▶ TASK BRIEF: Output each record verbatim, with pictures left out.

▶ SUPPLIED RECORDS:
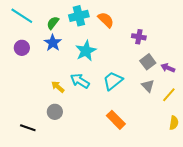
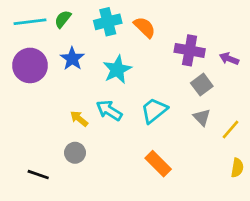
cyan line: (22, 16) -> (30, 22), turned -40
green semicircle: (53, 23) -> (63, 19), moved
purple cross: (139, 37) -> (190, 50), size x1.5
purple circle: (22, 48) -> (30, 65), size x1.6
purple arrow: (168, 68) -> (229, 59), moved

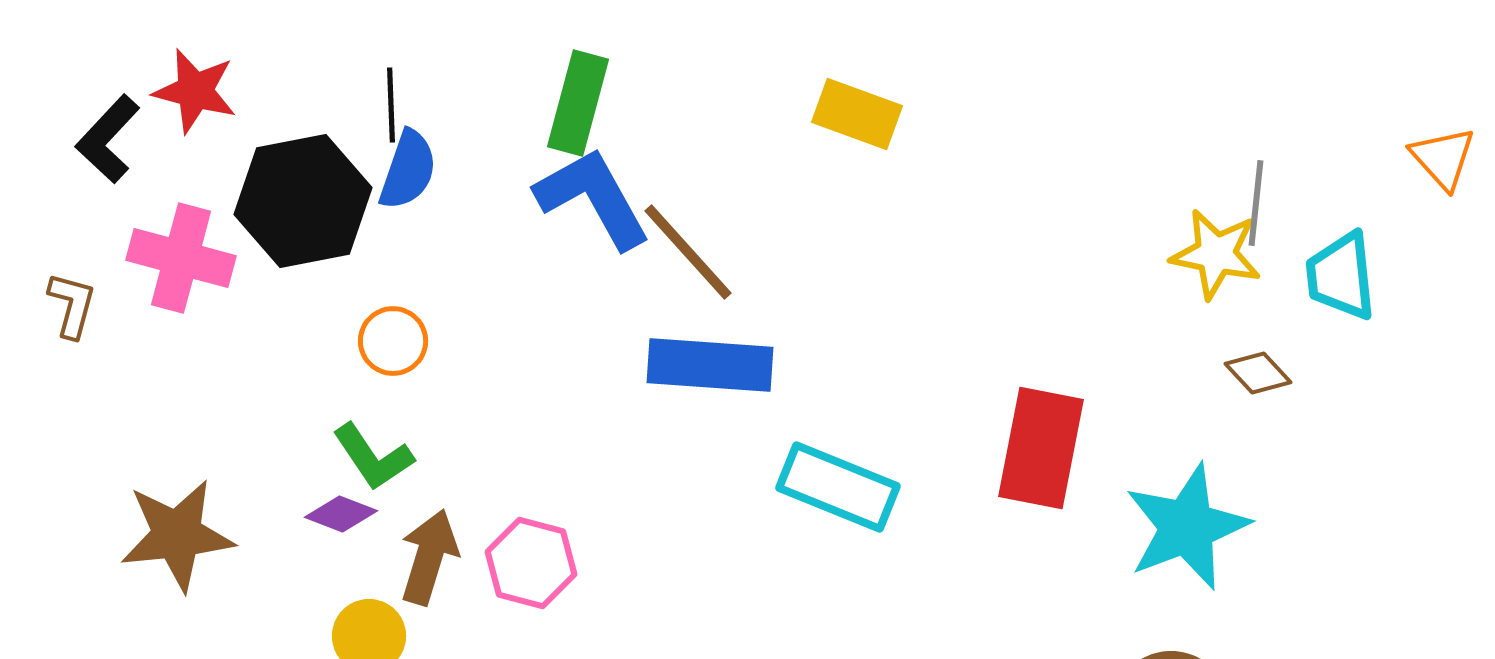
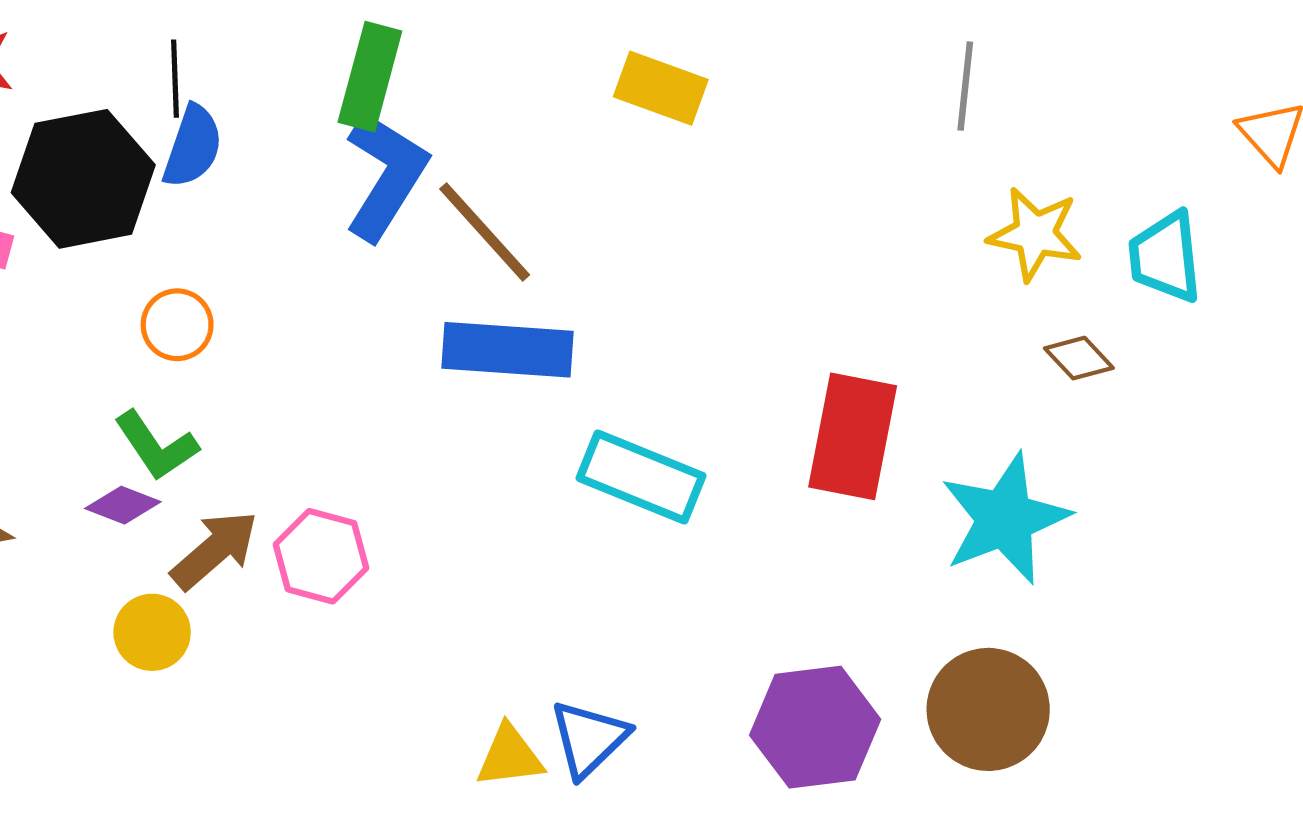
blue L-shape: (593, 198) -> (386, 176), turned 61
gray line: (1256, 203) -> (965, 86), moved
brown arrow: (429, 557) -> (215, 550), turned 32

▶ EXERCISE RESPONSE:
cyan line: (22, 16) -> (30, 22), turned -40
green semicircle: (53, 23) -> (63, 19), moved
purple cross: (139, 37) -> (190, 50), size x1.5
purple circle: (22, 48) -> (30, 65), size x1.6
purple arrow: (168, 68) -> (229, 59), moved

blue L-shape: (593, 198) -> (386, 176), turned 61
gray line: (1256, 203) -> (965, 86), moved
brown arrow: (429, 557) -> (215, 550), turned 32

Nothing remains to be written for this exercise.